▶ Task
Using the listing below, copy every line that mentions "purple".

▶ Extracted data
Start of Block
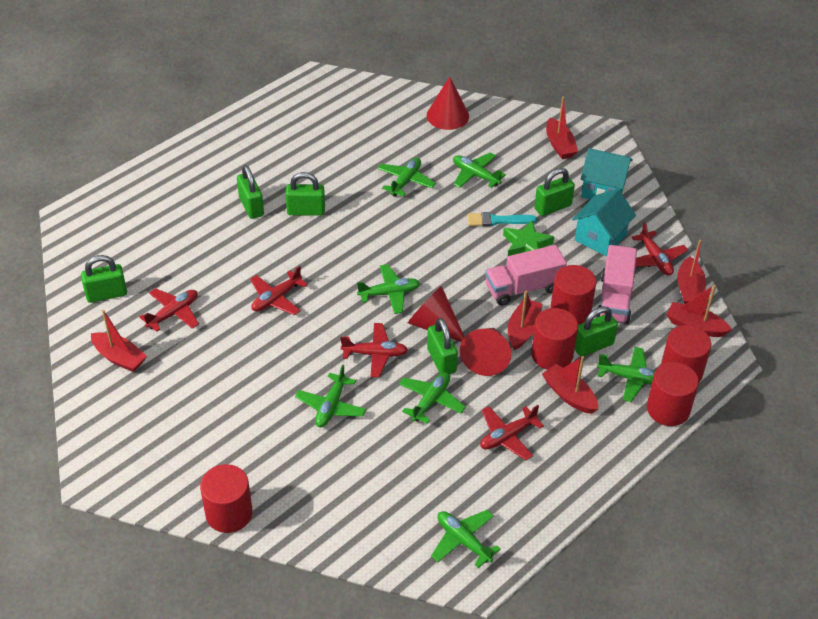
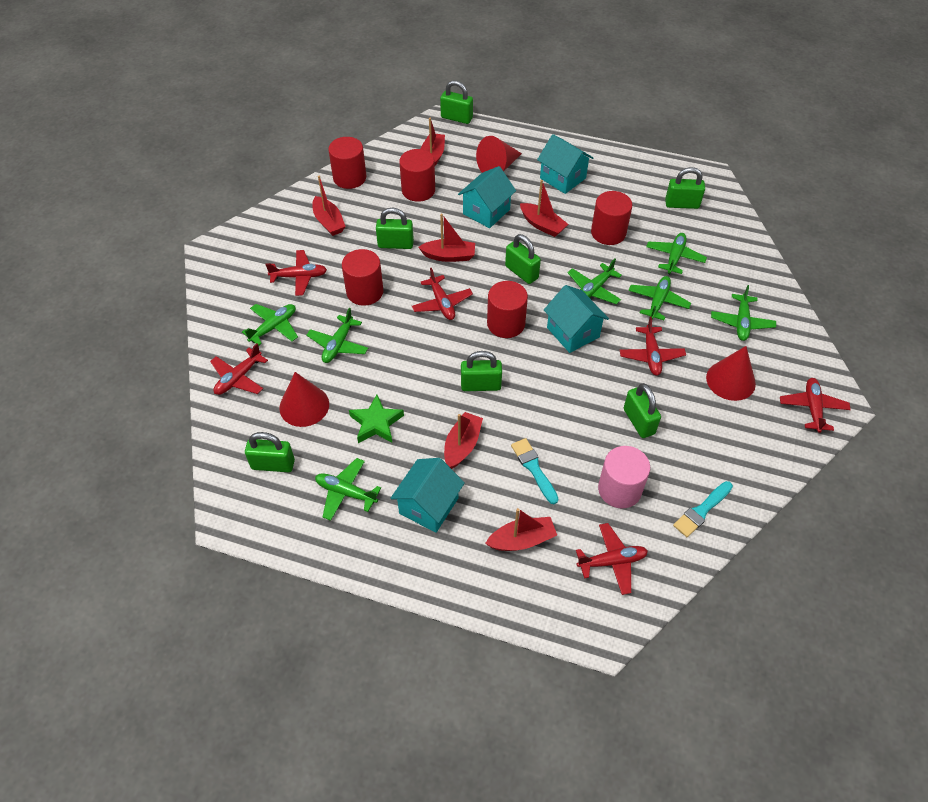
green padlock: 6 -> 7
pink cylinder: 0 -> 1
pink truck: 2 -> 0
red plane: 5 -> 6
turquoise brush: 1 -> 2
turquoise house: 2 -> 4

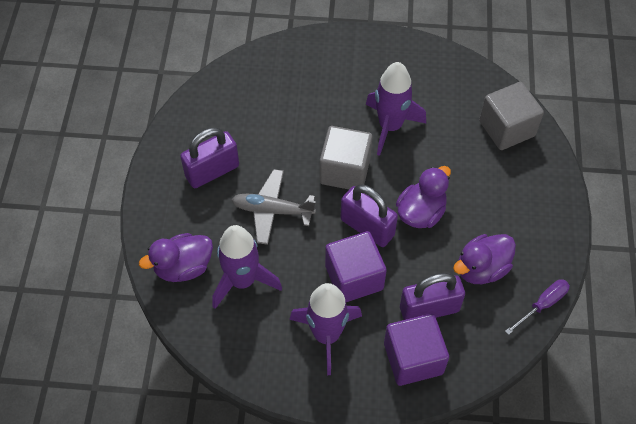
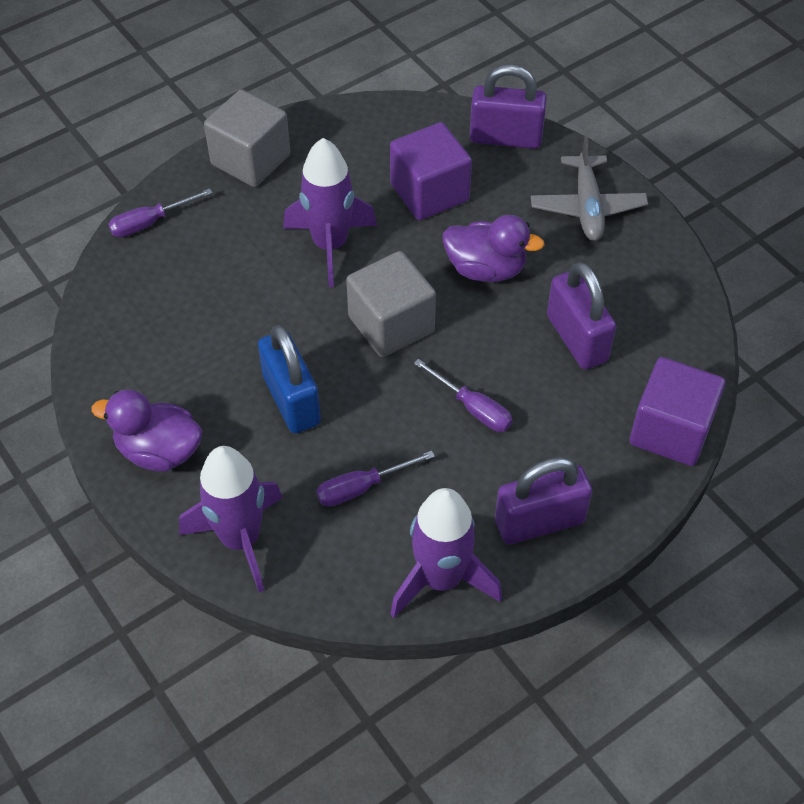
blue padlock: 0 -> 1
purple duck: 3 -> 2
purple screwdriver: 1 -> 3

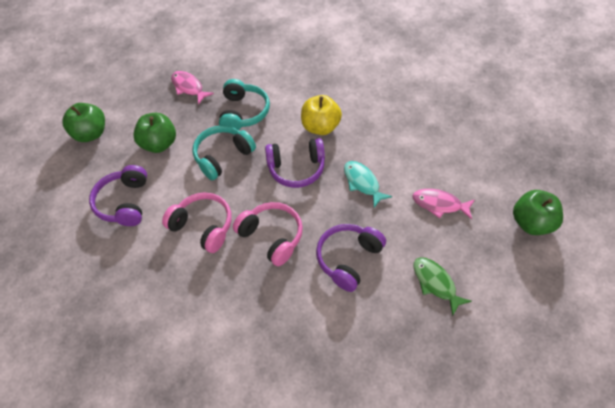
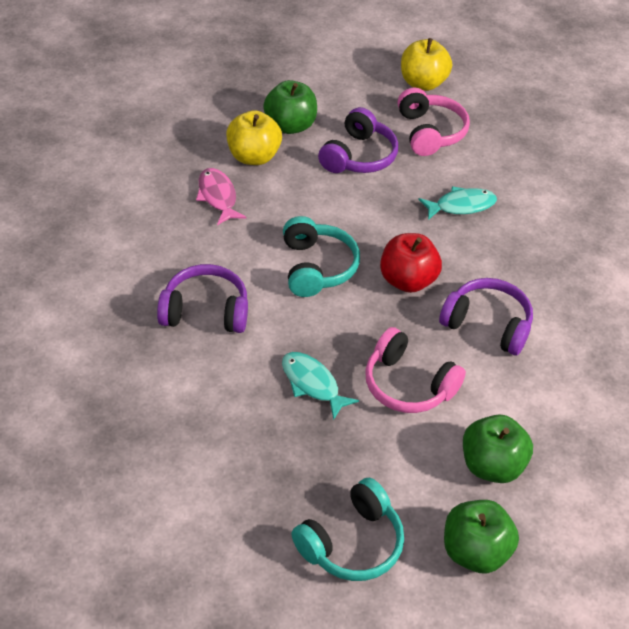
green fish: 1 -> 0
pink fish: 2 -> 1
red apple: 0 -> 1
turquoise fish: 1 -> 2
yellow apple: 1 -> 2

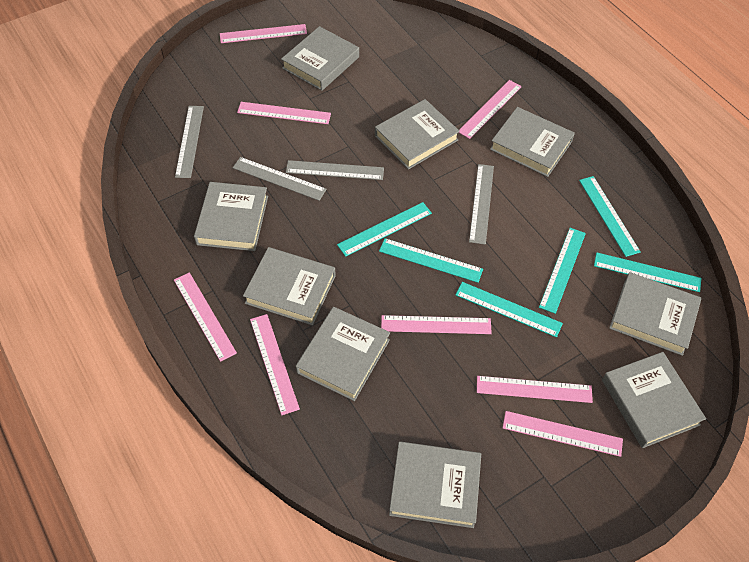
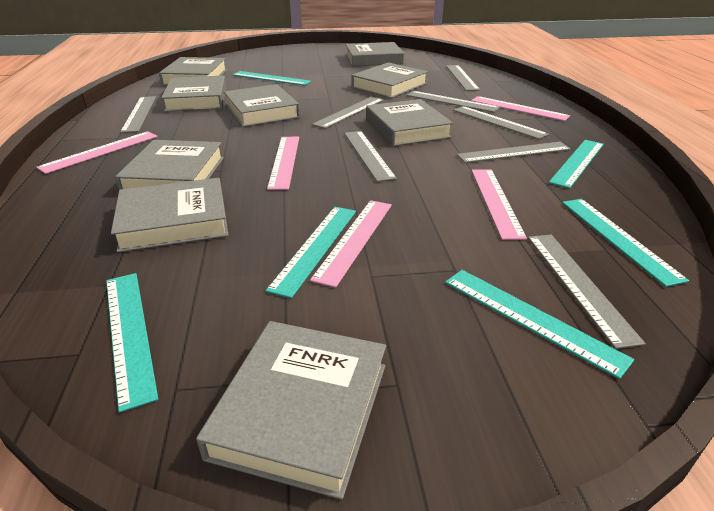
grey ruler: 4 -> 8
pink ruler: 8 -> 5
End of Block
▶ Task output
purple duck: 3 -> 2
purple screwdriver: 1 -> 3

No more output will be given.